Recorded data:

──────

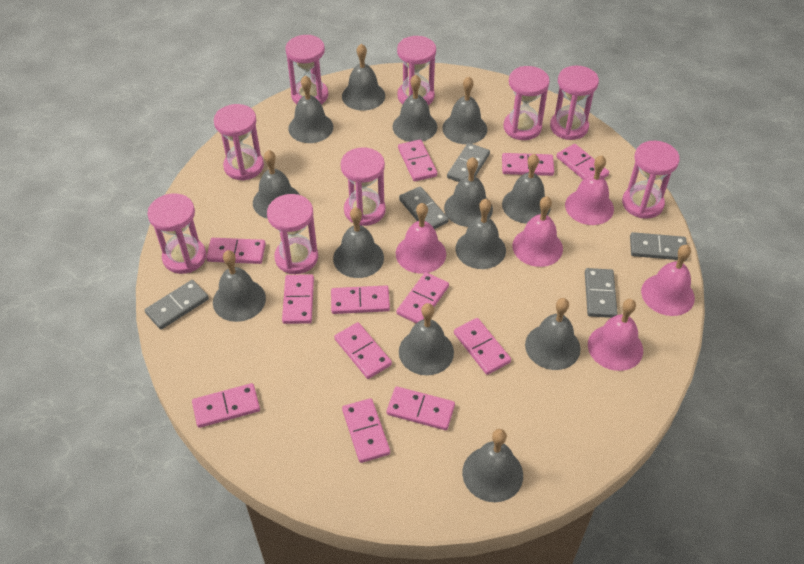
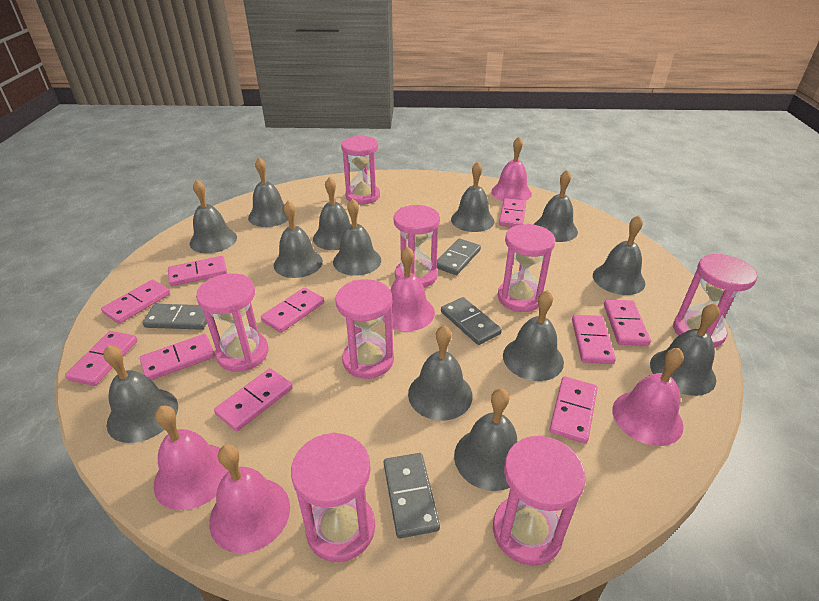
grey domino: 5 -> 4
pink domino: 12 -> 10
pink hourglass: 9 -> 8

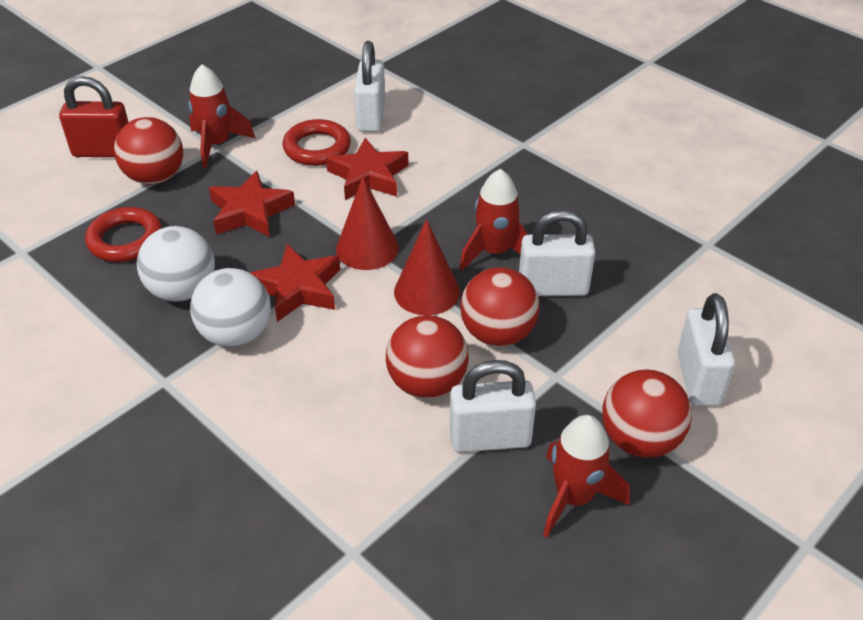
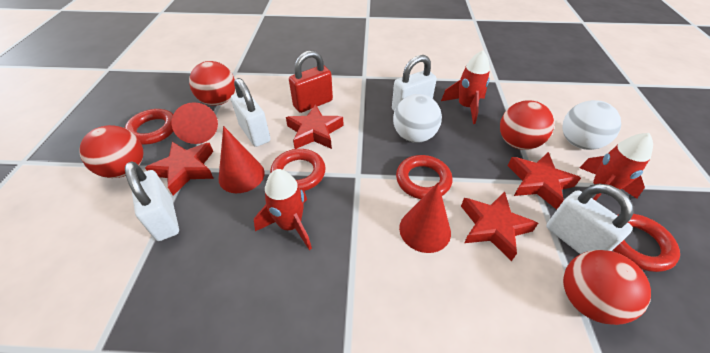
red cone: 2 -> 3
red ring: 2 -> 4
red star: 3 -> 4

──────

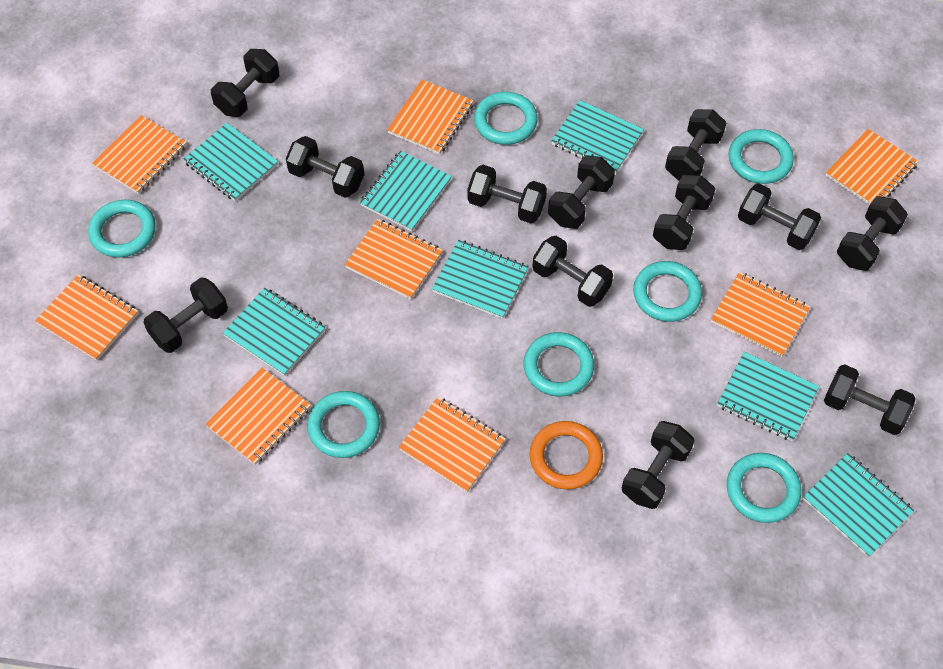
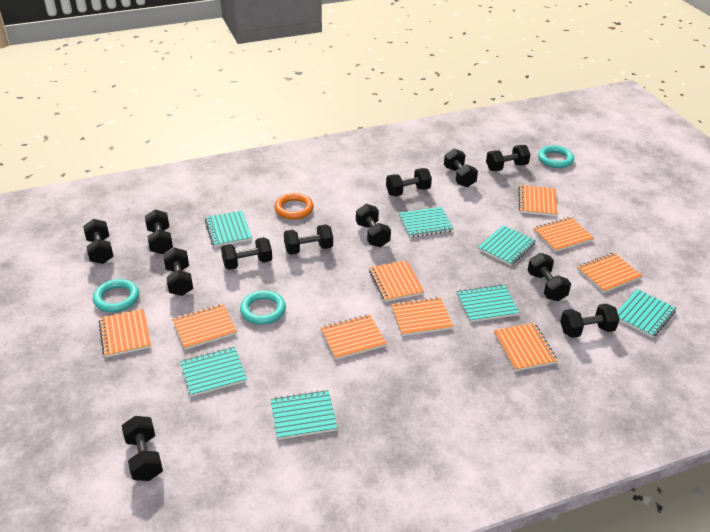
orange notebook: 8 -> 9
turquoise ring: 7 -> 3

──────

Work required: Everything from the line above that contains "grey domino: 5 -> 4" down to the line that contains "red star: 3 -> 4" must be reproduced exactly, both ends included. Omit the pictures.

Exercise output:
grey domino: 5 -> 4
pink domino: 12 -> 10
pink hourglass: 9 -> 8

red cone: 2 -> 3
red ring: 2 -> 4
red star: 3 -> 4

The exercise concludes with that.